* **What is being asked**
Which of the lines below include "whirligig"? Each one should be copied out.

* **Materials provided**
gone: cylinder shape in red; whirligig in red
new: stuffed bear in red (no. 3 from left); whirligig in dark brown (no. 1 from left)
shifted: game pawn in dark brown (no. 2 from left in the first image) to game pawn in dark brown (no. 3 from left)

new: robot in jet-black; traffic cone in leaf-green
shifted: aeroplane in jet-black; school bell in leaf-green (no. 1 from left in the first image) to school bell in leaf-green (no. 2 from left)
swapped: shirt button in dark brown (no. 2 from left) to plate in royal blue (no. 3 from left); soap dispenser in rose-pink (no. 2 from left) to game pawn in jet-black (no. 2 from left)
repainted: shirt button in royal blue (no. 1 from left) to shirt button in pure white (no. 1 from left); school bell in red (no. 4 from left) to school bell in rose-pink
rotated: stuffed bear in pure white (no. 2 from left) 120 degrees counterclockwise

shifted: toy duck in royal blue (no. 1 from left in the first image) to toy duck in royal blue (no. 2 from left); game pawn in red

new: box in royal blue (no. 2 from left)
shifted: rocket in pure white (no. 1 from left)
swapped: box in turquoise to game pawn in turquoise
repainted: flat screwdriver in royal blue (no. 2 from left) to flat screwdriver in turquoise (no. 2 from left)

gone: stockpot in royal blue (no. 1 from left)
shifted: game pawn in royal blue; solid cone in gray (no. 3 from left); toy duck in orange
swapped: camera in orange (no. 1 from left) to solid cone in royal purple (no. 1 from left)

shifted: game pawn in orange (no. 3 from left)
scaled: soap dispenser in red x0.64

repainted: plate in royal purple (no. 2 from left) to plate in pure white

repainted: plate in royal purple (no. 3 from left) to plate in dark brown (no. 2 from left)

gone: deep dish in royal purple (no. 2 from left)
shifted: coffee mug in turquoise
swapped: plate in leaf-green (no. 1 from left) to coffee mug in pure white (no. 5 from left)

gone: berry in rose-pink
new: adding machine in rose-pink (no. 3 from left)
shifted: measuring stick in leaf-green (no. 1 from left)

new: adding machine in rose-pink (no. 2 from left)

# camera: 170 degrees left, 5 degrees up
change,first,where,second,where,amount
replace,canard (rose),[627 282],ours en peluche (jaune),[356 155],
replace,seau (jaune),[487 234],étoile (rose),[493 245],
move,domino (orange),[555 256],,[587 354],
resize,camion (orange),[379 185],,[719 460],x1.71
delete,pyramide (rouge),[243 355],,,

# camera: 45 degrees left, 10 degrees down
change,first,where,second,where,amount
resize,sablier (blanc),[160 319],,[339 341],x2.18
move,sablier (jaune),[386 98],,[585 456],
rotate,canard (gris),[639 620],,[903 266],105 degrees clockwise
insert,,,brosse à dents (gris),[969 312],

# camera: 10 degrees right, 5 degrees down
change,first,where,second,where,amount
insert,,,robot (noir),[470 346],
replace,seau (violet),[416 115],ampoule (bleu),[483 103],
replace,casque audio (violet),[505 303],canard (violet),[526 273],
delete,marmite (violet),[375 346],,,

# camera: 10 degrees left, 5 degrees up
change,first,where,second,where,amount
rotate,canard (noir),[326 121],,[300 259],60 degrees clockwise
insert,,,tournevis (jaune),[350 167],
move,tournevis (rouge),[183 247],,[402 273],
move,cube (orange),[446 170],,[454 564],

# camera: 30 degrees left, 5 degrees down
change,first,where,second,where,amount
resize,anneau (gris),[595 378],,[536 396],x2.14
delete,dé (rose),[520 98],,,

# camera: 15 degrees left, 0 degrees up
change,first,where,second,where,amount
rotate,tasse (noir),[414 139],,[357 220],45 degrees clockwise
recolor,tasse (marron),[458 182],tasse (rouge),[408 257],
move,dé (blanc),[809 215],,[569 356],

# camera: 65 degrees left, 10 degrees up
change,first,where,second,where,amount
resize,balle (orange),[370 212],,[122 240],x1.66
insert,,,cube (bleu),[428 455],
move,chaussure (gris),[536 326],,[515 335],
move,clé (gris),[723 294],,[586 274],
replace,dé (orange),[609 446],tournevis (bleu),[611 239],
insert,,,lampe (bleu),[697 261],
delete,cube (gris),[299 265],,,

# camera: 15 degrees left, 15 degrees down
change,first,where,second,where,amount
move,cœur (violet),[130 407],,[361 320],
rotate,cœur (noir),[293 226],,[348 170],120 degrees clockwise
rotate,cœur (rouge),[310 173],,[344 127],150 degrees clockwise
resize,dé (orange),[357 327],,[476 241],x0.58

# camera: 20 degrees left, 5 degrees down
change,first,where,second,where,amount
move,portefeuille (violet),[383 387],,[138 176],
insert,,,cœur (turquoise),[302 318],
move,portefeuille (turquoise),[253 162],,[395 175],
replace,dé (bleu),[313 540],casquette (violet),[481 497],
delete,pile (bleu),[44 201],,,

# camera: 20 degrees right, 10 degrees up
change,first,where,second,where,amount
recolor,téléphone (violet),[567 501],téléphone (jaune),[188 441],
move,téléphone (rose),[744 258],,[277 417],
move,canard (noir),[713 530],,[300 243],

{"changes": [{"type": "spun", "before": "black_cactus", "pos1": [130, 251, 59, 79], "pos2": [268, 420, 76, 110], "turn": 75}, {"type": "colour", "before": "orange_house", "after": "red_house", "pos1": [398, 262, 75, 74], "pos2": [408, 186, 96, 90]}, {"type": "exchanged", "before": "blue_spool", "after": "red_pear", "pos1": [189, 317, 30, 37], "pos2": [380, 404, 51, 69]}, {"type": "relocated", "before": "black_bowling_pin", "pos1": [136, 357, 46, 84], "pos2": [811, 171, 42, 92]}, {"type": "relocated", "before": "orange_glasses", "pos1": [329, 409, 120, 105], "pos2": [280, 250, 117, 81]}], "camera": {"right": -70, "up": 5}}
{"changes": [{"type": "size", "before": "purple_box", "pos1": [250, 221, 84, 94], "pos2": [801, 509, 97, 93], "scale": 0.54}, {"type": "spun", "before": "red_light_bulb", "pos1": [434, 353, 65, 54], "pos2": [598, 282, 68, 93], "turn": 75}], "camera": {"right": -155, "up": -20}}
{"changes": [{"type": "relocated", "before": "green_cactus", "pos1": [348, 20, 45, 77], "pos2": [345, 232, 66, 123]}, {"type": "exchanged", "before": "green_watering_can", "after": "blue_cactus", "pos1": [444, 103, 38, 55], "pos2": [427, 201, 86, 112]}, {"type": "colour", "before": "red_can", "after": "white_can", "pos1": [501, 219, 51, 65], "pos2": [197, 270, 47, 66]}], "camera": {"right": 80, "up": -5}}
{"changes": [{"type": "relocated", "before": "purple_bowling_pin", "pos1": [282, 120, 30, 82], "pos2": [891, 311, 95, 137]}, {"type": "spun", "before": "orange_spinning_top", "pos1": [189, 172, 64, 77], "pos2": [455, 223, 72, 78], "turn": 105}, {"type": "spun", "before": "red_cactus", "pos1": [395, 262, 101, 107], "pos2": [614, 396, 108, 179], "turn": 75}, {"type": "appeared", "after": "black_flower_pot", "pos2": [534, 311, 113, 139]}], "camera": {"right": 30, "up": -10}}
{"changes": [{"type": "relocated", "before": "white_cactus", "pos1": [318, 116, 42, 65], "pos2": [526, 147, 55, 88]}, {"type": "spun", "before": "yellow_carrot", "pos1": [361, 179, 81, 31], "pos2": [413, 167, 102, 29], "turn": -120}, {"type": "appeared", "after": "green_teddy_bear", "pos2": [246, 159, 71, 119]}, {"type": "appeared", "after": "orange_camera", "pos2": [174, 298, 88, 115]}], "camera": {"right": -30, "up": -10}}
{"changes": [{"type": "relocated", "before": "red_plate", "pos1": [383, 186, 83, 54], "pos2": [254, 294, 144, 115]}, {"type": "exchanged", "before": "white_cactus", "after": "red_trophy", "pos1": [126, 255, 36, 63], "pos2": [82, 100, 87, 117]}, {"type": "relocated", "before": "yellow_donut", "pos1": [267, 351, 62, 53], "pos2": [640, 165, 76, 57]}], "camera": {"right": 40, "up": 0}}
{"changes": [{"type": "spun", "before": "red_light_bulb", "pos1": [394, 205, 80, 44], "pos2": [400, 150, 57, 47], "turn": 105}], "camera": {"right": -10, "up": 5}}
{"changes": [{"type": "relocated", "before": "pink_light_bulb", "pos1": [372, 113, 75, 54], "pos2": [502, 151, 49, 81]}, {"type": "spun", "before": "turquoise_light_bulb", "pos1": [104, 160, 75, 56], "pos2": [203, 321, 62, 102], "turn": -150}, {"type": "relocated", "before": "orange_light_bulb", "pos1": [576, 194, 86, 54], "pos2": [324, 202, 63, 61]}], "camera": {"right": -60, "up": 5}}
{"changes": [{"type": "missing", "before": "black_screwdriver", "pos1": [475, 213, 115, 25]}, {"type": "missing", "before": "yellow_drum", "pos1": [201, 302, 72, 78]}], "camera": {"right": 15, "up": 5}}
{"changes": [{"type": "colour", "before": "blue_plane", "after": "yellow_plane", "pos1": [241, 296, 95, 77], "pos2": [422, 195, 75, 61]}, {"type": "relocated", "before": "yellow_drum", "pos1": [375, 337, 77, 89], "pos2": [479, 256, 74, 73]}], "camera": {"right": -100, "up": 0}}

* **Exercise result**
gone: cylinder shape in red; whirligig in red
new: stuffed bear in red (no. 3 from left); whirligig in dark brown (no. 1 from left)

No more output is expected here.